Try it
Where the word "pink" shows up in the entries below, please copy the whole line.
━━━━━ Task material ━━━━━
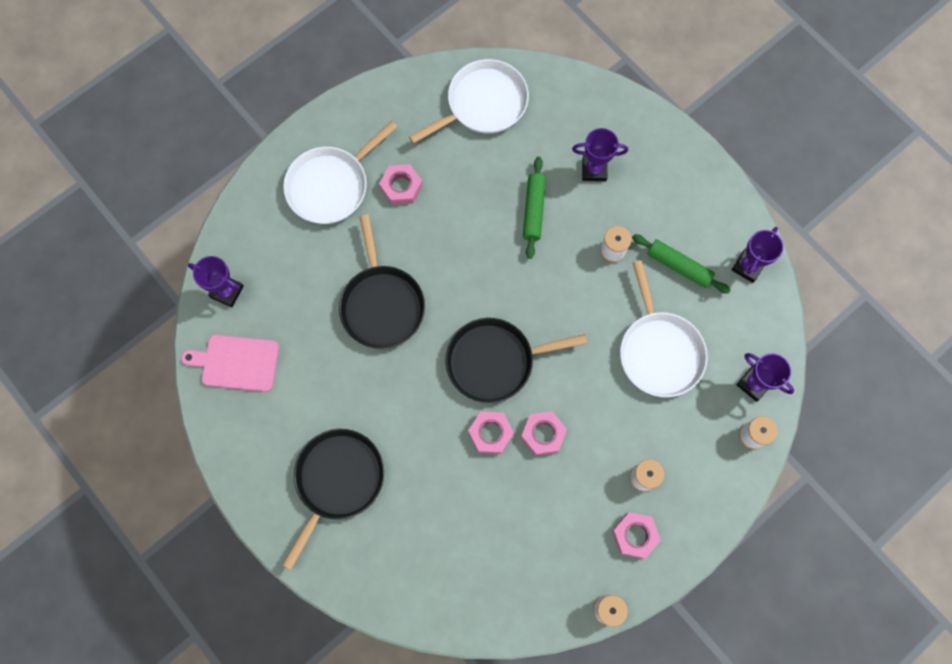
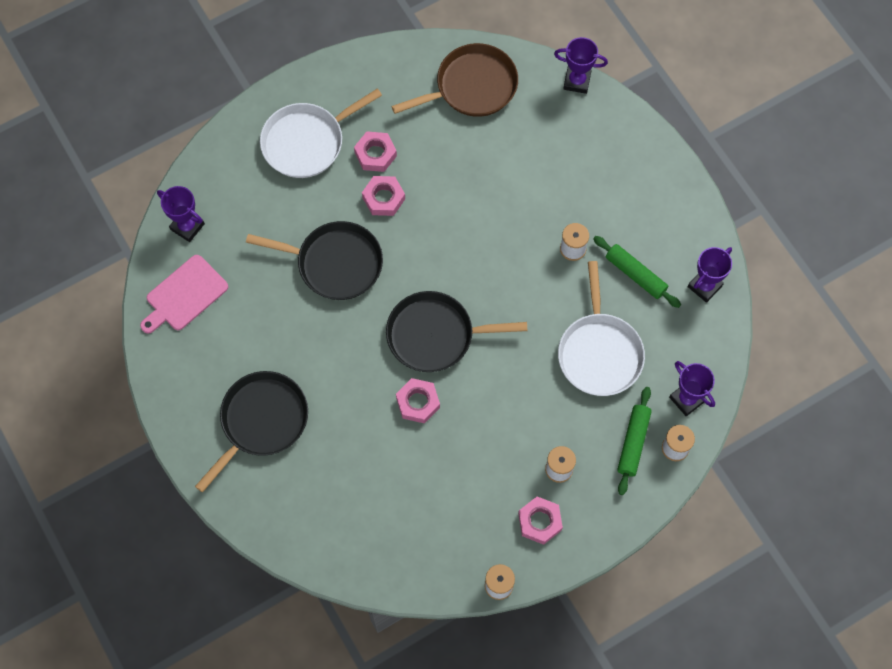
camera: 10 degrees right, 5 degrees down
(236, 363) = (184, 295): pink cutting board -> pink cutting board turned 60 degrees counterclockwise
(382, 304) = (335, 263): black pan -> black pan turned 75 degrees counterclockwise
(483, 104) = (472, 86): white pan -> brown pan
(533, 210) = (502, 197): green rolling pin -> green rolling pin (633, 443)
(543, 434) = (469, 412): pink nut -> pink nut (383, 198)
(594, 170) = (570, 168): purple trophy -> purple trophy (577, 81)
━━━━━
━━━━━ Task material ━━━━━
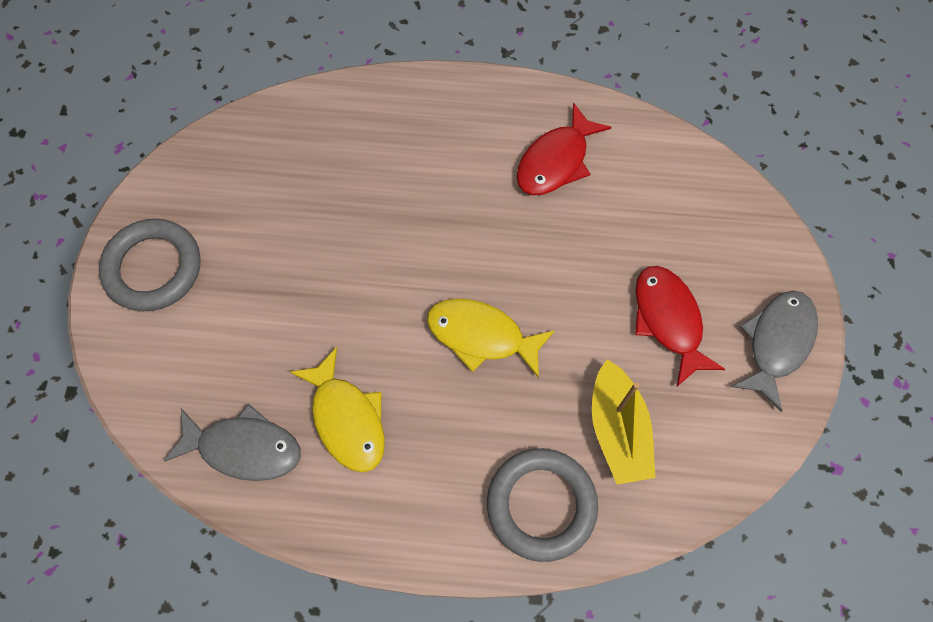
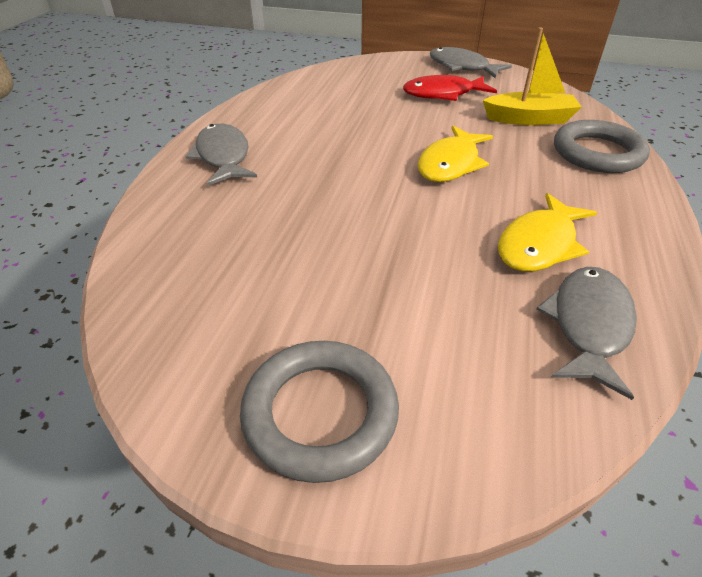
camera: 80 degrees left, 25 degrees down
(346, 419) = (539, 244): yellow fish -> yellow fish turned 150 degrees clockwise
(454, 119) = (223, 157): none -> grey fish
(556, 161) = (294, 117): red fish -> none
━━━━━
Exercise output
(236, 363) = (184, 295): pink cutting board -> pink cutting board turned 60 degrees counterclockwise
(543, 434) = (469, 412): pink nut -> pink nut (383, 198)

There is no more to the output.